- EXERCISE
Using the entries that follow, collect the lines where the word "stacking" appears.

Before-and-after object listings:
■ ■ ■

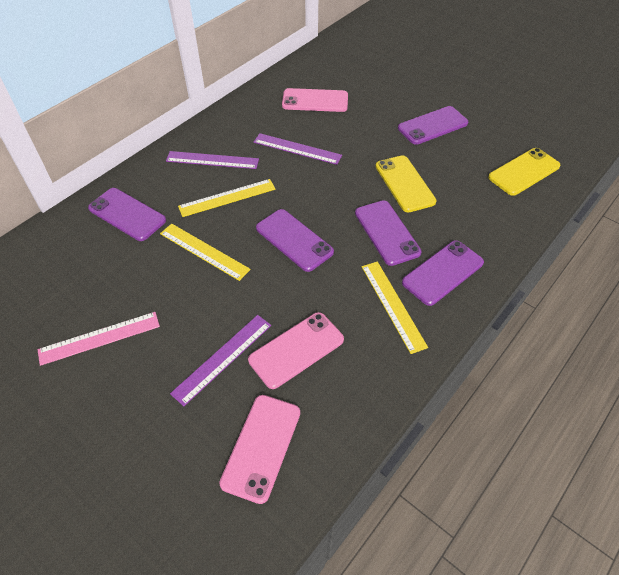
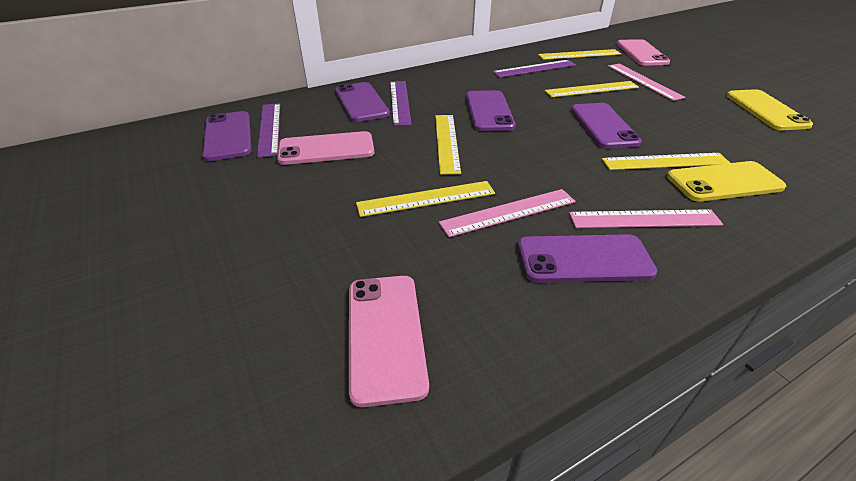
pink ruler: 1 -> 3
yellow ruler: 3 -> 5

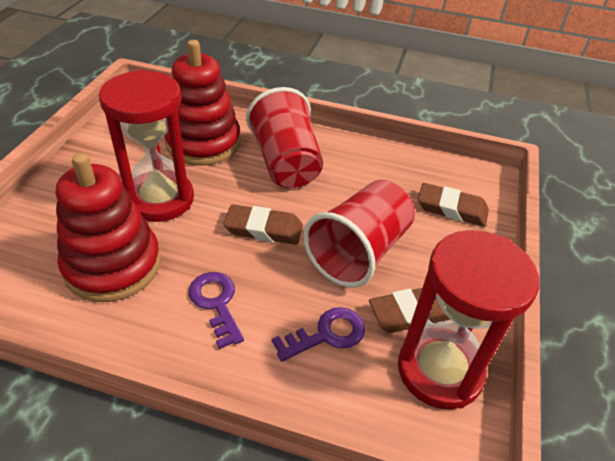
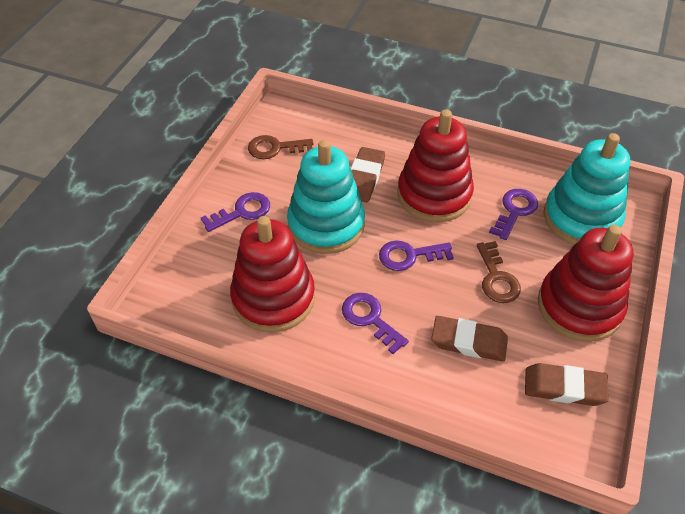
brown key: 0 -> 2
purple key: 2 -> 4
red cup: 2 -> 0
red hourglass: 2 -> 0
red stacking toy: 2 -> 3
turquoise stacking toy: 0 -> 2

■ ■ ■

- ANSWER BOX
red stacking toy: 2 -> 3
turquoise stacking toy: 0 -> 2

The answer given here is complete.